● TASK:
Once you find the line below that has "gray cross: (536, 135) -> (792, 116), moved", output it and every line after it exactly, stopping after the line that has "blue rectangle: (164, 424)", with no pictures.
◆ ◆ ◆ ◆
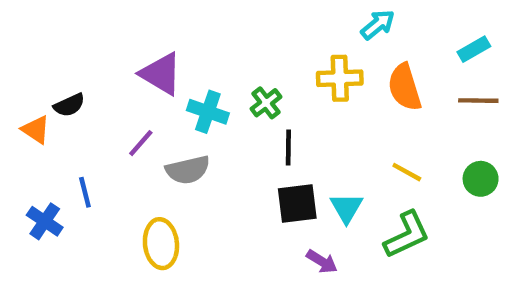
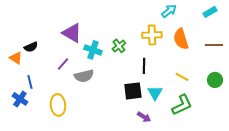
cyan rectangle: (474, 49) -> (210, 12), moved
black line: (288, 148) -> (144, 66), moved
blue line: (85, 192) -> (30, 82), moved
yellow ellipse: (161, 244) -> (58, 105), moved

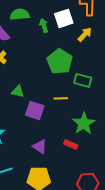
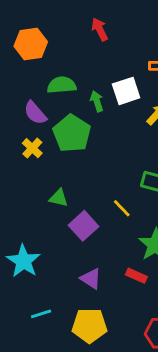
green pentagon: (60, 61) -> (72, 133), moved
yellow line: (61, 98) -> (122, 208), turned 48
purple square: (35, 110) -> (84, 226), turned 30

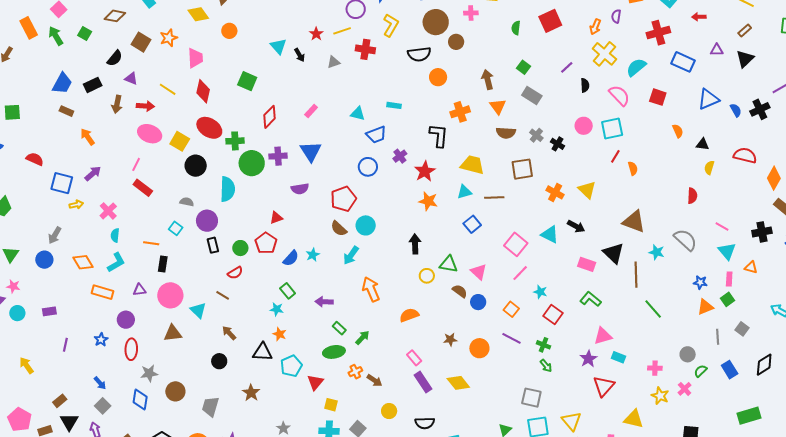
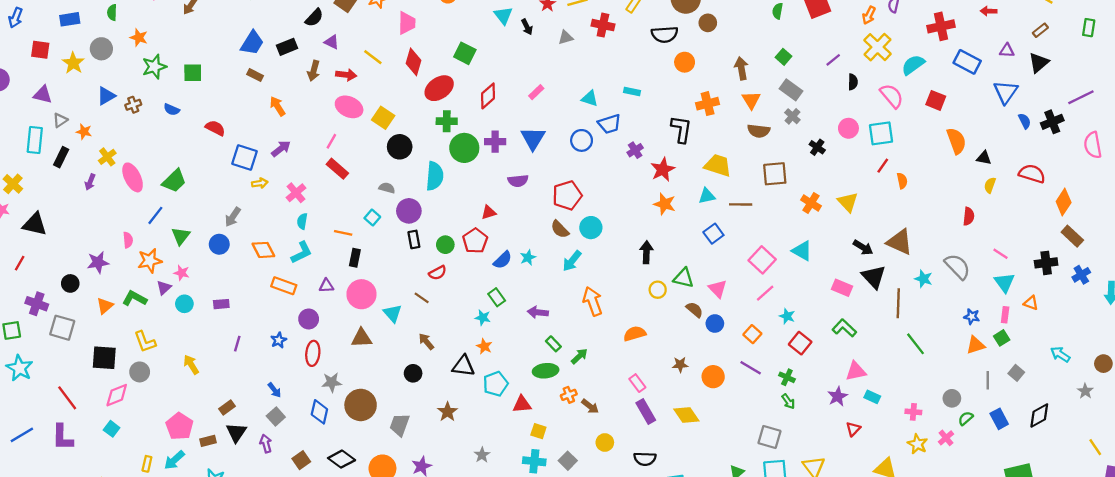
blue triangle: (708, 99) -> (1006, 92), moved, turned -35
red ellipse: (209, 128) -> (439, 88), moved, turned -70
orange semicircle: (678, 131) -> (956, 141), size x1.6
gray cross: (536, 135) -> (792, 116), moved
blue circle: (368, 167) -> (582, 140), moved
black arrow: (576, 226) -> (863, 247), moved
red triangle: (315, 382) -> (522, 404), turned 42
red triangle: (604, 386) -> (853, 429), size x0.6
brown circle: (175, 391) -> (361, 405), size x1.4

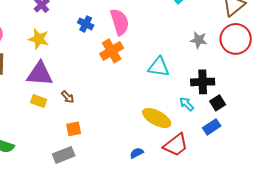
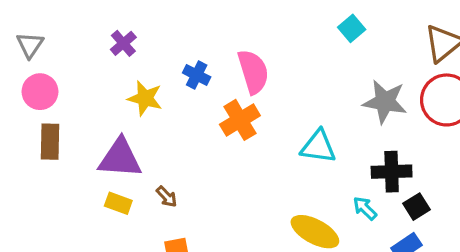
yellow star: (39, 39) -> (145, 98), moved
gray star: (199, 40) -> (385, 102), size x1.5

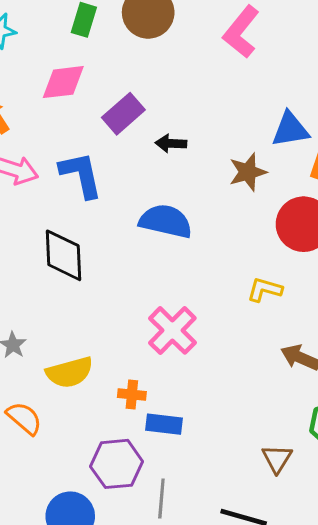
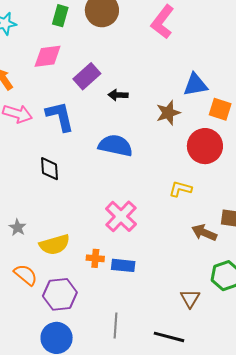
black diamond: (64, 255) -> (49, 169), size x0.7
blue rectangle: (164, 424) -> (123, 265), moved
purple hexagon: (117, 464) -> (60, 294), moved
◆ ◆ ◆ ◆
● ANSWER TO THIS PROBLEM:
gray cross: (536, 135) -> (792, 116), moved
blue circle: (368, 167) -> (582, 140), moved
black arrow: (576, 226) -> (863, 247), moved
red triangle: (315, 382) -> (522, 404), turned 42
red triangle: (604, 386) -> (853, 429), size x0.6
brown circle: (175, 391) -> (361, 405), size x1.4

yellow star: (39, 39) -> (145, 98), moved
gray star: (199, 40) -> (385, 102), size x1.5

black diamond: (64, 255) -> (49, 169), size x0.7
blue rectangle: (164, 424) -> (123, 265), moved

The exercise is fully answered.